▶ _Goal of the exercise_
Please give back, exactly as written, only the line containing "(373, 400) = (306, 328): yellow" and every line after it until the data below ends.
-*-*-
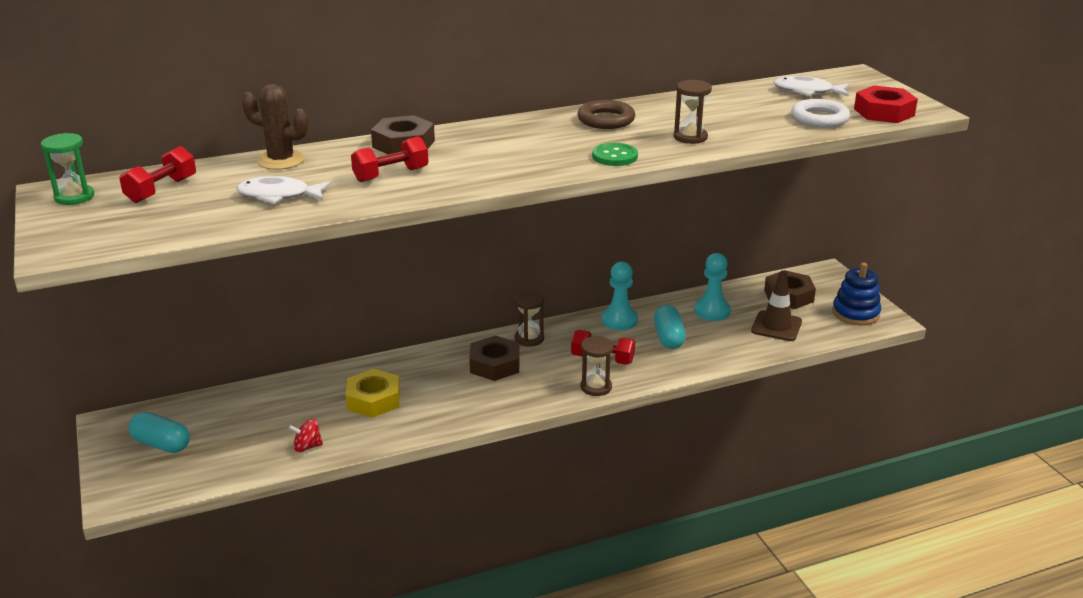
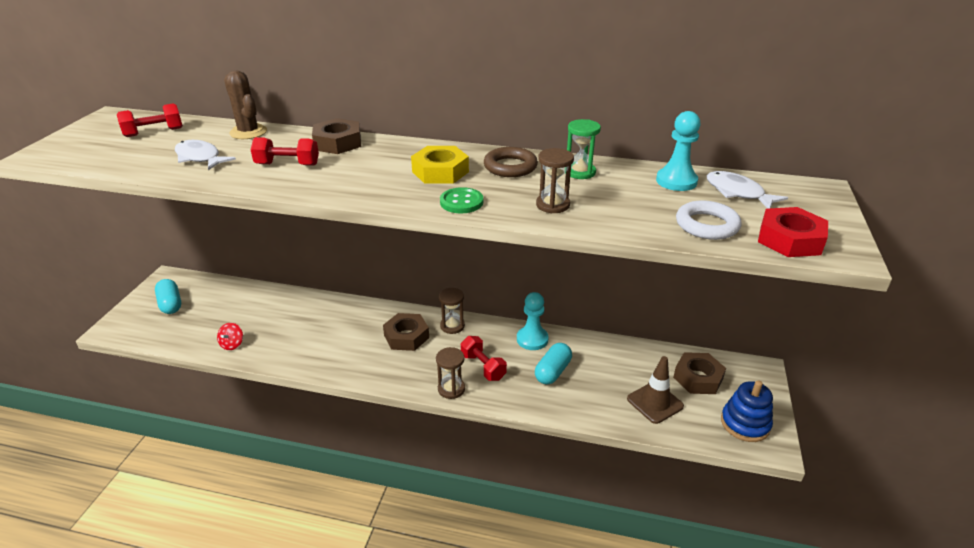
camera: 35 degrees right, 5 degrees up
(74, 197) = (110, 122): green hourglass -> green hourglass (580, 172)
(307, 447) = (232, 344): red spinning top -> red spinning top turned 105 degrees counterclockwise
(373, 400) = (306, 328): yellow nut -> yellow nut (440, 172)
(712, 311) = (614, 363): turquoise pawn -> turquoise pawn (676, 181)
-*-*-
▶ _Written solution_
(373, 400) = (306, 328): yellow nut -> yellow nut (440, 172)
(712, 311) = (614, 363): turquoise pawn -> turquoise pawn (676, 181)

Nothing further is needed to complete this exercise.